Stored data
=======

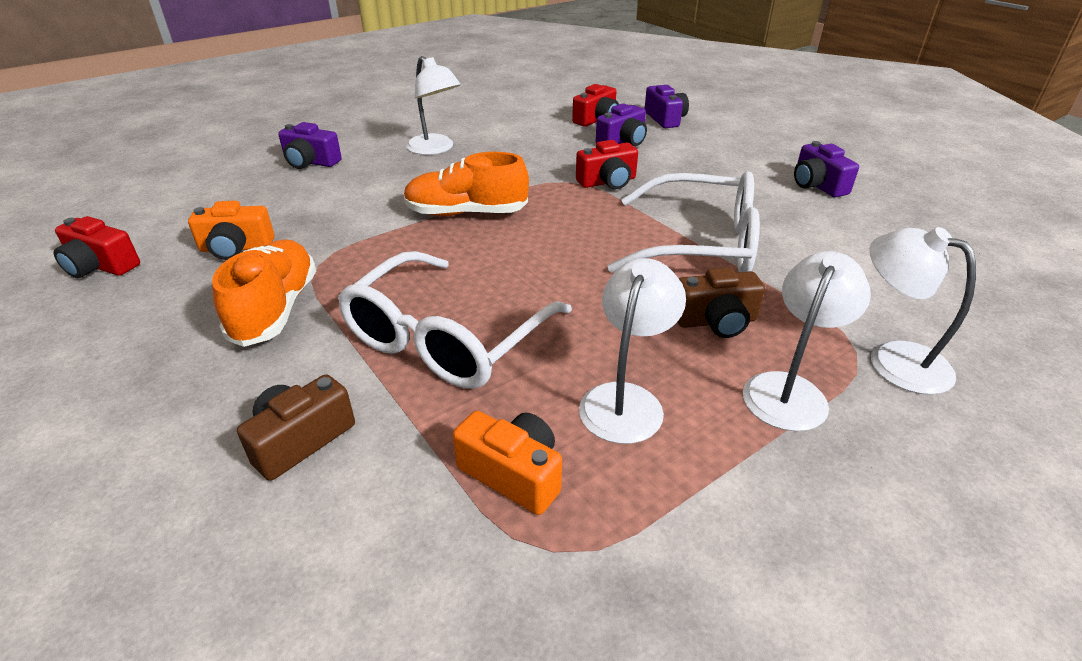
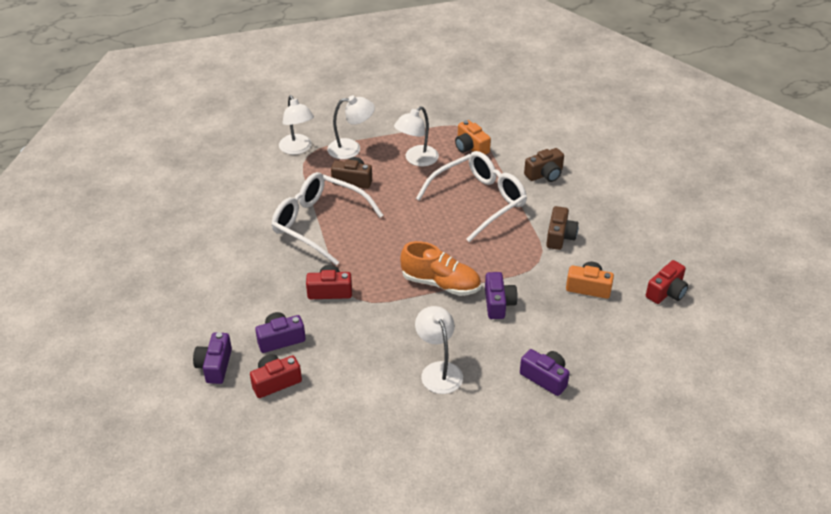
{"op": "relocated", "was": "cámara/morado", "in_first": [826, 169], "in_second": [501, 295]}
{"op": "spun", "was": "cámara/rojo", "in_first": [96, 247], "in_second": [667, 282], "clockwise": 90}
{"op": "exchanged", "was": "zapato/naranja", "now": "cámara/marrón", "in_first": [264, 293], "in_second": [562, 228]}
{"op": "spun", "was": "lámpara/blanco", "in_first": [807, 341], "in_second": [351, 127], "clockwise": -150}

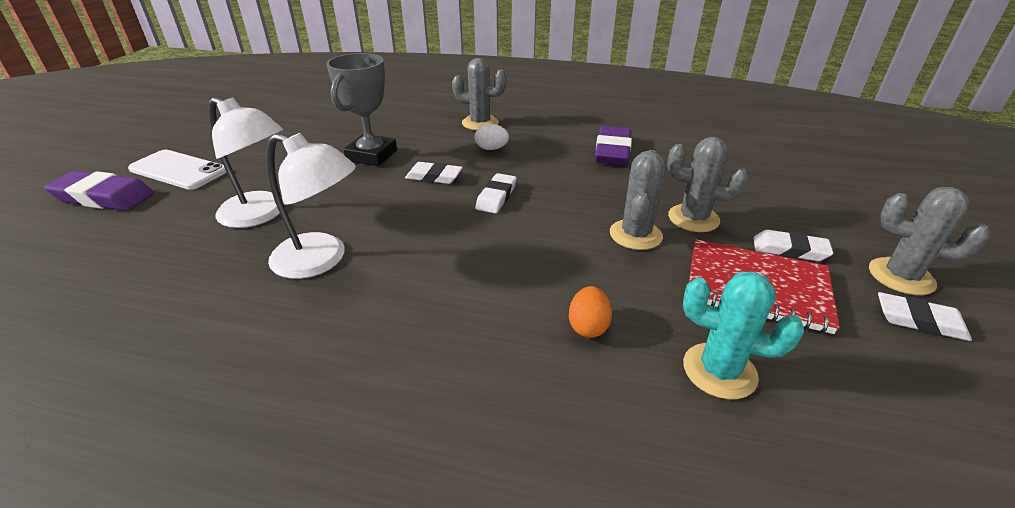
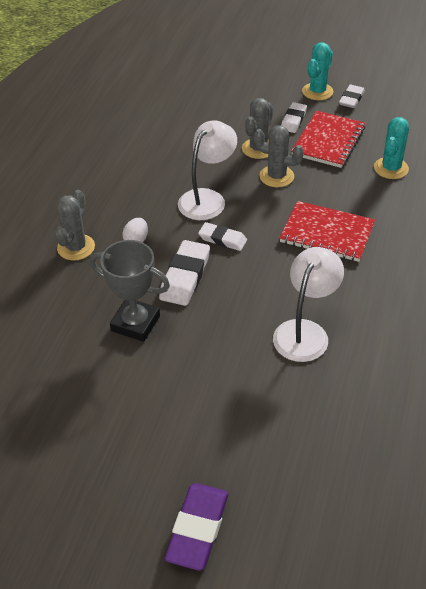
{"op": "relocated", "was": "lámpara/blanco", "in_first": [247, 162], "in_second": [207, 170]}
{"op": "missing", "was": "goma de borrar/morado", "in_first": [613, 145]}
{"op": "missing", "was": "móvil/blanco", "in_first": [177, 170]}
{"op": "size", "was": "goma de borrar/blanco", "in_first": [434, 173], "in_second": [184, 273], "ratio": 1.55}
{"op": "colour", "was": "cactus/gris", "now": "cactus/turquesa", "in_first": [929, 241], "in_second": [317, 71]}
{"op": "missing", "was": "huevo/naranja", "in_first": [590, 312]}
{"op": "appeared", "now": "cuaderno/rojo", "in_second": [327, 231]}

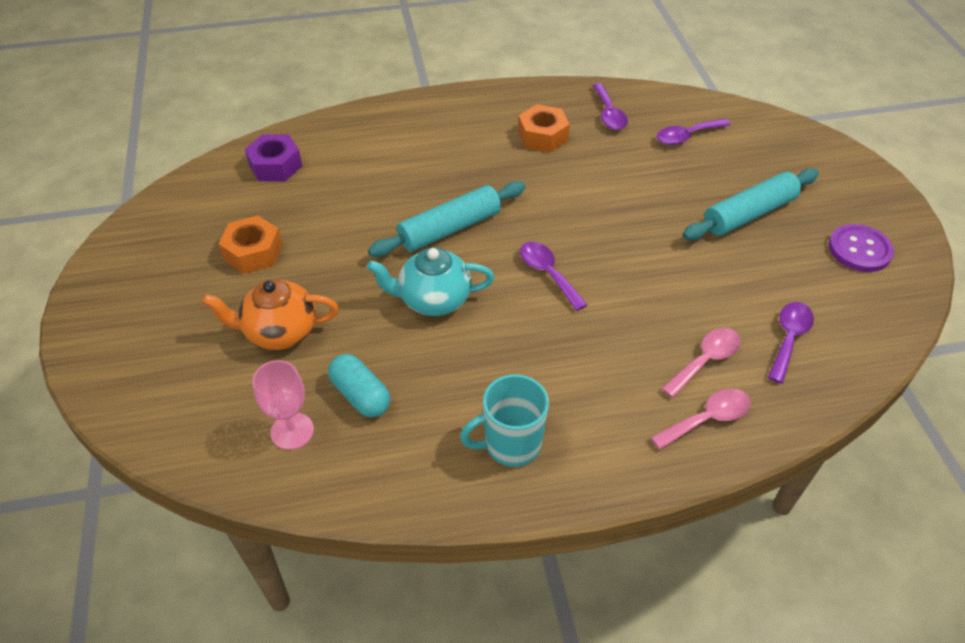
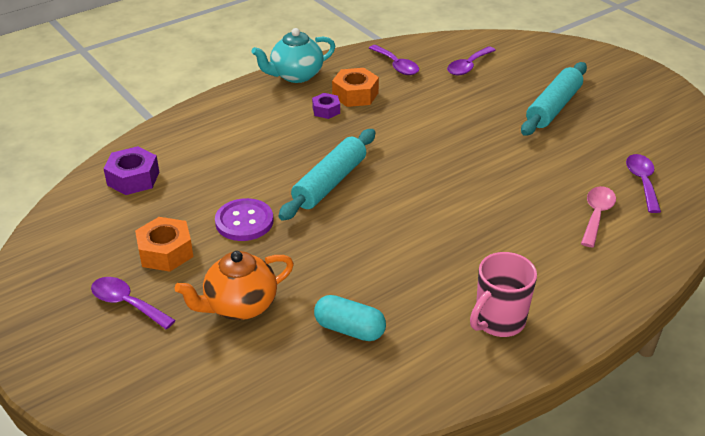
{"op": "relocated", "was": "botón/morado", "in_first": [861, 248], "in_second": [244, 219]}
{"op": "relocated", "was": "cuchara/morado", "in_first": [553, 276], "in_second": [133, 303]}
{"op": "relocated", "was": "tetera/turquesa", "in_first": [430, 281], "in_second": [293, 55]}
{"op": "missing", "was": "copa/rosa", "in_first": [283, 405]}
{"op": "colour", "was": "taza/turquesa", "now": "taza/rosa", "in_first": [504, 420], "in_second": [503, 294]}
{"op": "missing", "was": "cuchara/rosa", "in_first": [700, 419]}
{"op": "appeared", "now": "tuerca/morado", "in_second": [326, 106]}

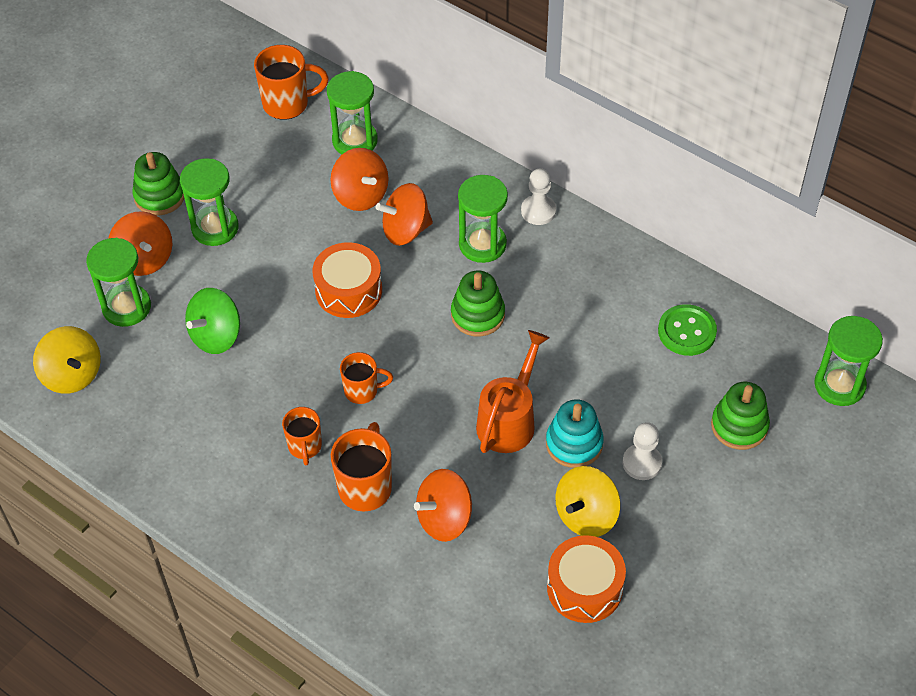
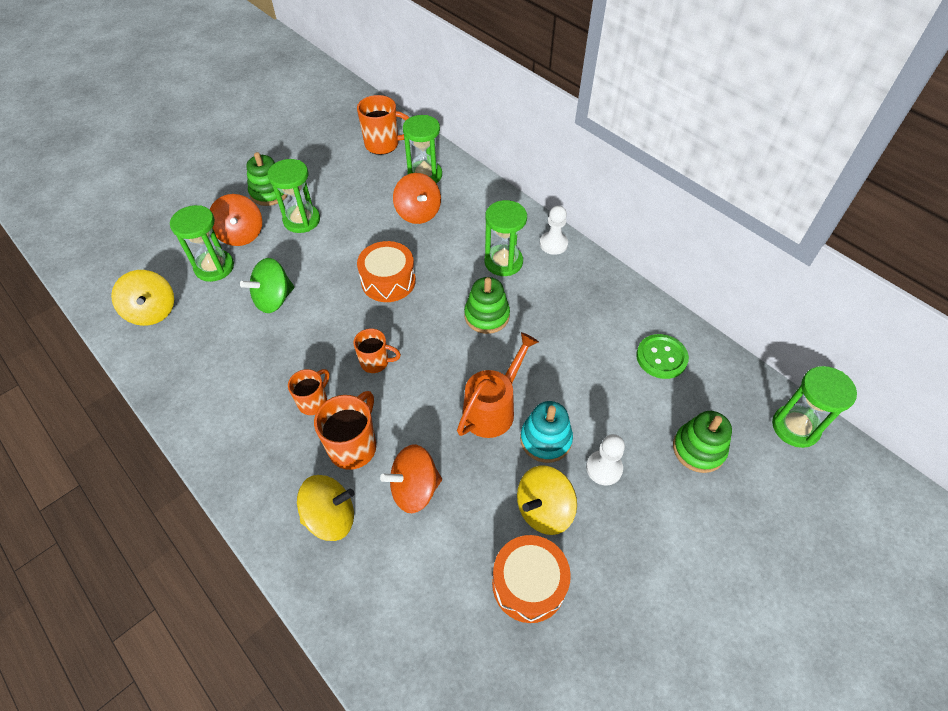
{"op": "missing", "was": "peonza/naranja", "in_first": [404, 214]}
{"op": "spun", "was": "taza/naranja", "in_first": [302, 436], "in_second": [309, 392], "clockwise": -150}
{"op": "appeared", "now": "peonza/amarillo", "in_second": [325, 508]}

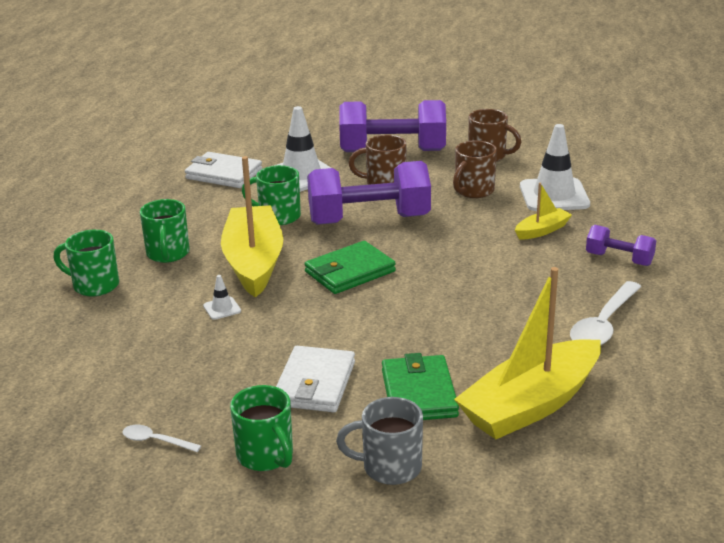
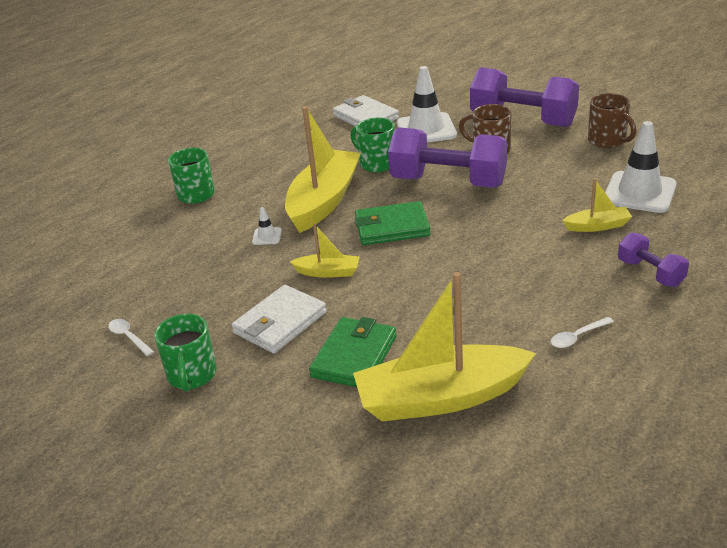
{"op": "missing", "was": "taza/marrón", "in_first": [475, 169]}
{"op": "missing", "was": "taza/verde", "in_first": [165, 231]}
{"op": "size", "was": "cuchara/blanco", "in_first": [605, 313], "in_second": [582, 332], "ratio": 0.52}
{"op": "missing", "was": "taza/gris", "in_first": [379, 441]}
{"op": "appeared", "now": "barco/amarillo", "in_second": [324, 251]}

=======

Pull from the data each line where the string "borrar" turns up.

Solution to the problem –
{"op": "missing", "was": "goma de borrar/morado", "in_first": [613, 145]}
{"op": "size", "was": "goma de borrar/blanco", "in_first": [434, 173], "in_second": [184, 273], "ratio": 1.55}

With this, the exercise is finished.